>>>

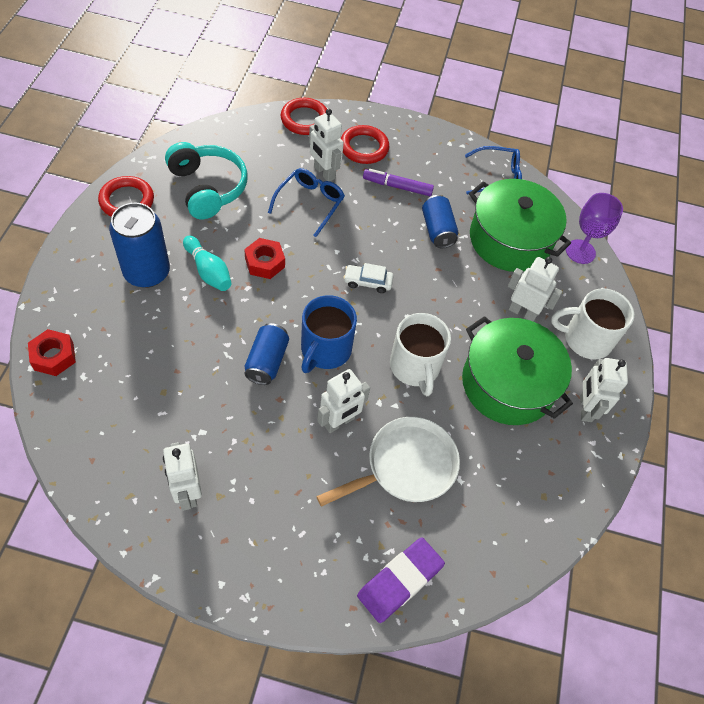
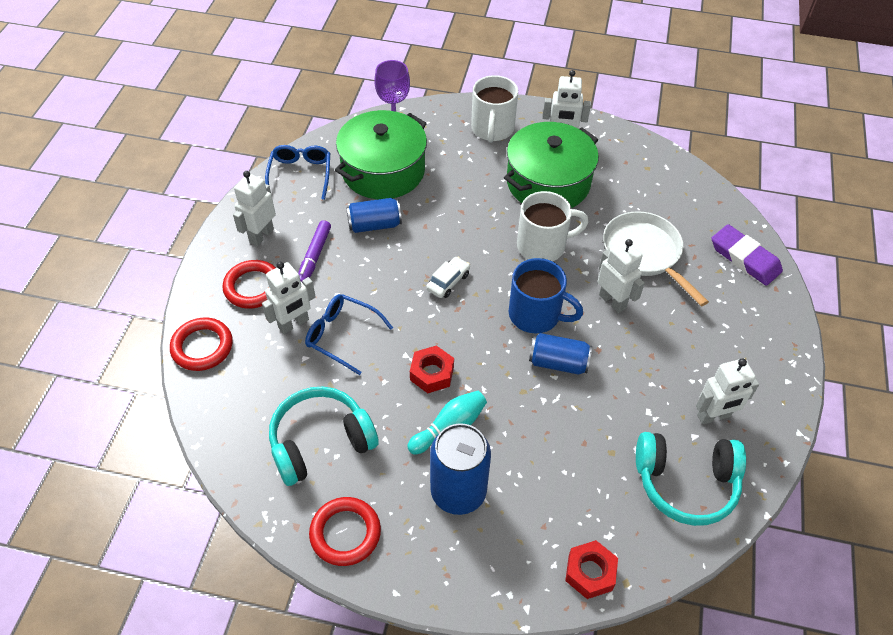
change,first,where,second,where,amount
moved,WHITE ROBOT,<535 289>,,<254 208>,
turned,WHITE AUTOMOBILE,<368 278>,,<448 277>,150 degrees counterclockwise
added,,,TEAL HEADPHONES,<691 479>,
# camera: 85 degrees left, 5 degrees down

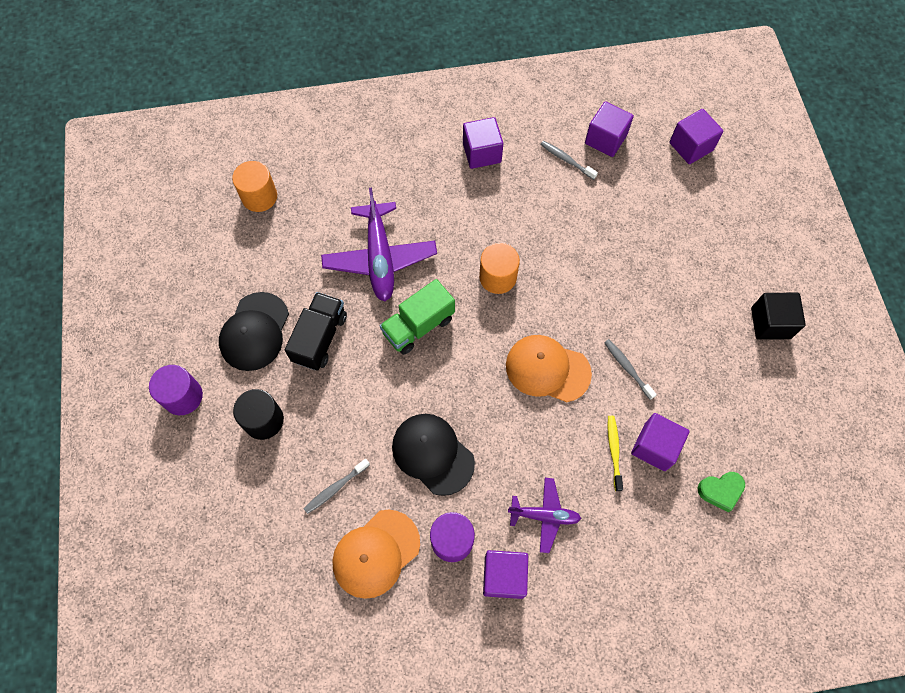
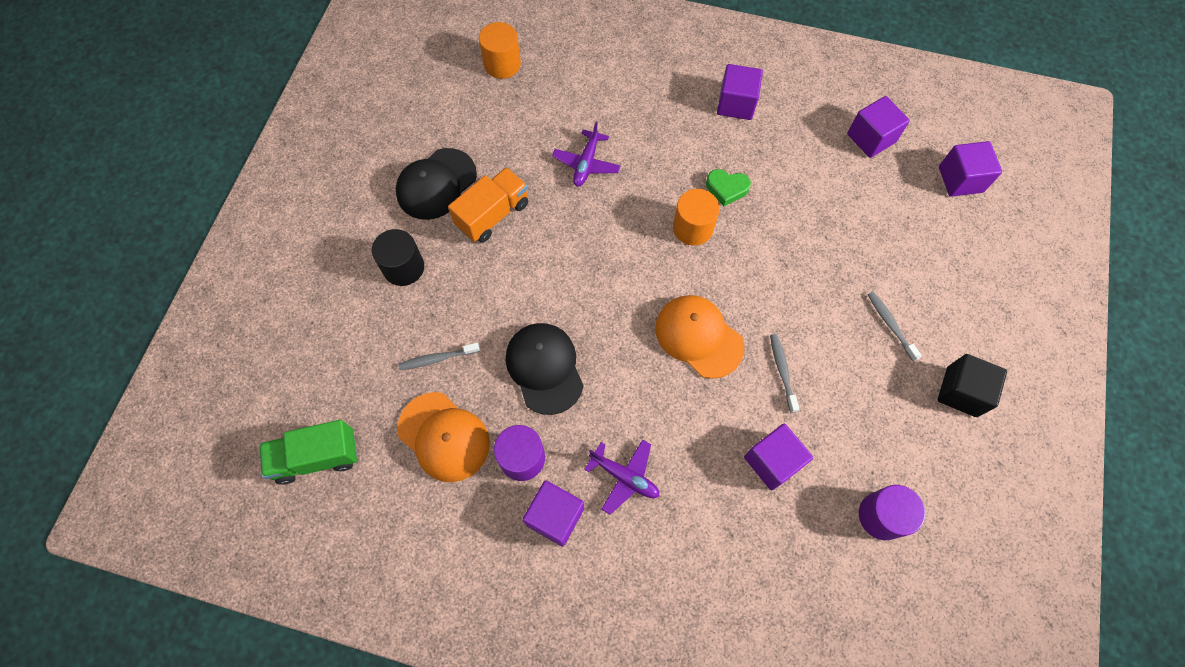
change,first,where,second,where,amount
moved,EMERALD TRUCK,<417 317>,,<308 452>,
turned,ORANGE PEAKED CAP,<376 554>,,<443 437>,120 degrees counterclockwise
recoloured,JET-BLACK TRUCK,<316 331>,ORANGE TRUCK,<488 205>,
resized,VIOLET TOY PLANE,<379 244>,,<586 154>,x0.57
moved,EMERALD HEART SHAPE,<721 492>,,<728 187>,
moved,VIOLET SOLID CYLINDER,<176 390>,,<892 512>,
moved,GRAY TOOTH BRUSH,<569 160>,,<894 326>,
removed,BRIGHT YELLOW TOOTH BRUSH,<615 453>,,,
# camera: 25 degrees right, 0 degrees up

<<<
>>>

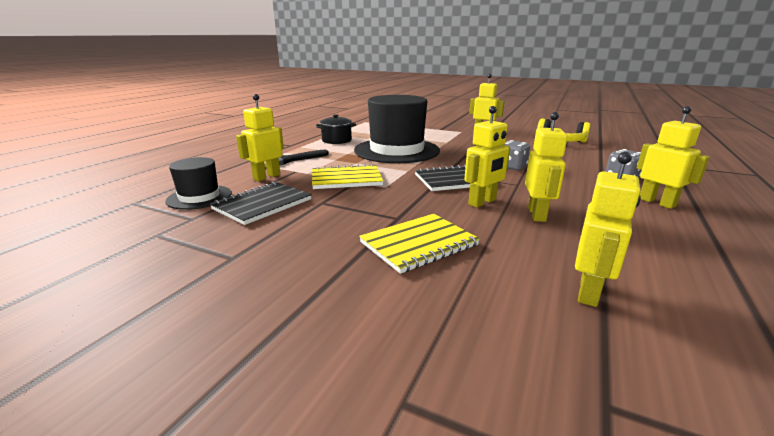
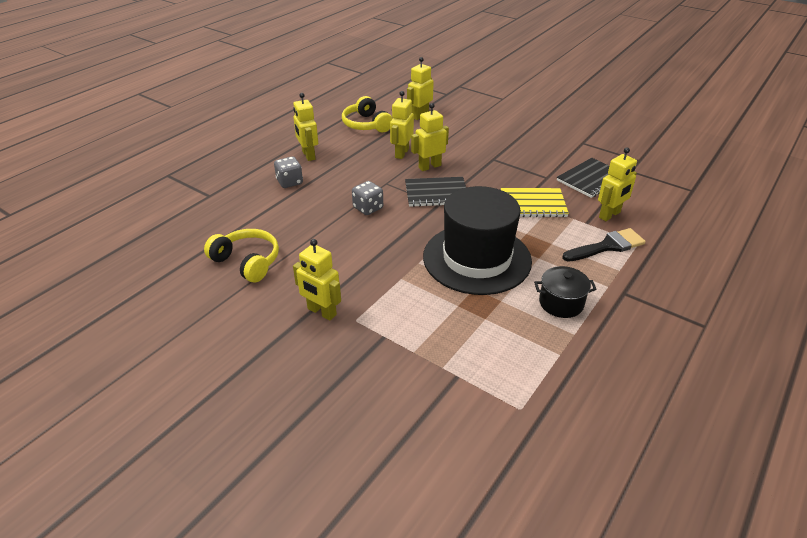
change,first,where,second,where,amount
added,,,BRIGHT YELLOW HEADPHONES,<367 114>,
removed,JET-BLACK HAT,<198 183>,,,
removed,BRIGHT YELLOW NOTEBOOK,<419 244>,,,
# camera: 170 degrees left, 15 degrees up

<<<

Would you please copy each line of the listing that contains the word "WHITE"?

moved,WHITE ROBOT,<535 289>,,<254 208>,
turned,WHITE AUTOMOBILE,<368 278>,,<448 277>,150 degrees counterclockwise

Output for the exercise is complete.